## Description of the task
Nothing but the lines from the start of the records below through the line that has "purple arrow: (263, 666)" should appear, each exactly as given.

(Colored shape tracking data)
··········

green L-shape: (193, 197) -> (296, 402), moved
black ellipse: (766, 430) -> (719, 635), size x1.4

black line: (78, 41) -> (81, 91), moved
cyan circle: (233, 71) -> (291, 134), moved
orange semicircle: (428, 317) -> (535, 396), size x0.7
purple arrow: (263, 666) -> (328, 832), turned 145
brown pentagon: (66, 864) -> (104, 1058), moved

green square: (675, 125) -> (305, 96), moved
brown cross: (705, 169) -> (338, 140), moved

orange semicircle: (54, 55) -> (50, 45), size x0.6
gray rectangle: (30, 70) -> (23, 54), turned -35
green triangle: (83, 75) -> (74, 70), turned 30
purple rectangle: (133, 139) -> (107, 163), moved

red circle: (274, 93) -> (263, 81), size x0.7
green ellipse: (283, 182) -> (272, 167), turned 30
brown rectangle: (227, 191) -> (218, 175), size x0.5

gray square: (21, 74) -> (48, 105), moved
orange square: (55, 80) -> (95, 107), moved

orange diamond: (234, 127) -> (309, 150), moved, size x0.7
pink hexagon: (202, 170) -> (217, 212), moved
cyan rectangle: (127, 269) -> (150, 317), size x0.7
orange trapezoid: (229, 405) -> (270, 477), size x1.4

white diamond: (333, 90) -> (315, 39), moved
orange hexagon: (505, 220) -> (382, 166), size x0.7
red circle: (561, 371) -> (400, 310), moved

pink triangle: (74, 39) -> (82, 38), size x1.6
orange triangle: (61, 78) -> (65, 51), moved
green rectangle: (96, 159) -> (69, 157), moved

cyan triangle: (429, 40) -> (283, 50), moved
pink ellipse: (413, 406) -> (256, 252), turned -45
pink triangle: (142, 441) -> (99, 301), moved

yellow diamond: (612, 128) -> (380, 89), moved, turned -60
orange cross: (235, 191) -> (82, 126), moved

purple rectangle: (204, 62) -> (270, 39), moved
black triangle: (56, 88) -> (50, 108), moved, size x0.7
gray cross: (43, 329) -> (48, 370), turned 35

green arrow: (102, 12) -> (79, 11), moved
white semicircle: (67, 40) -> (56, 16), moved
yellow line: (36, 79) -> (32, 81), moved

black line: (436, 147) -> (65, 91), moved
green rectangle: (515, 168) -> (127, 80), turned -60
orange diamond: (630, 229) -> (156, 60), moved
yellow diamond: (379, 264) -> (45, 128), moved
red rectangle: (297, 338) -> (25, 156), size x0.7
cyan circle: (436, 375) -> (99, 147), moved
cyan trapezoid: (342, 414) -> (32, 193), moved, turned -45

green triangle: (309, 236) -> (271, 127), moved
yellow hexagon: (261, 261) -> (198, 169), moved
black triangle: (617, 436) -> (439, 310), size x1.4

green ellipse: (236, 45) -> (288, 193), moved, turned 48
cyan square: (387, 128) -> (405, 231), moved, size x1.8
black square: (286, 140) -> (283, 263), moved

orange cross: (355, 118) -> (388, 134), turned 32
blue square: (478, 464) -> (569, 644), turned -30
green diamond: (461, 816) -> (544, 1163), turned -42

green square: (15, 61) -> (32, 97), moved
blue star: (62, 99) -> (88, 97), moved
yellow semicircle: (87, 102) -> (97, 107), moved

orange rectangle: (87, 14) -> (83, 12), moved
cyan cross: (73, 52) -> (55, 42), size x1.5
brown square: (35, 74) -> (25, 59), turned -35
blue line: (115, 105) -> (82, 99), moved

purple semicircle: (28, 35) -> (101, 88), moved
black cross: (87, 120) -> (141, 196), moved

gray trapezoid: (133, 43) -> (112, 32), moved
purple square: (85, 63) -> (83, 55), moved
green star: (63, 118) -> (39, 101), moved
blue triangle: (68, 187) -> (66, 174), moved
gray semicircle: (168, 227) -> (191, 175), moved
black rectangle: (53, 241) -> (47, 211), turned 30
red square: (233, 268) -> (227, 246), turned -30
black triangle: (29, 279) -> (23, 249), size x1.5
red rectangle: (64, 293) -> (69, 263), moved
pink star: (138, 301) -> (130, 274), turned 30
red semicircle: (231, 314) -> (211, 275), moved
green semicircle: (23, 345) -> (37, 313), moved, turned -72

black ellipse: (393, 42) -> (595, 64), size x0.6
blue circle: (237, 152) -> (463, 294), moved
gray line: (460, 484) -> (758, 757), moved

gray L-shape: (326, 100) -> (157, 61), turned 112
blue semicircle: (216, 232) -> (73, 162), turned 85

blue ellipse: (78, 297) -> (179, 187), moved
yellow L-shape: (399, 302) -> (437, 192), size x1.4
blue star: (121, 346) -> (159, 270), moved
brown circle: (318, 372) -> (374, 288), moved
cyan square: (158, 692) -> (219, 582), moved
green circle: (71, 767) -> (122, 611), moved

··········

## Response to the task
green L-shape: (193, 197) -> (296, 402), moved
black ellipse: (766, 430) -> (719, 635), size x1.4

black line: (78, 41) -> (81, 91), moved
cyan circle: (233, 71) -> (291, 134), moved
orange semicircle: (428, 317) -> (535, 396), size x0.7
purple arrow: (263, 666) -> (328, 832), turned 145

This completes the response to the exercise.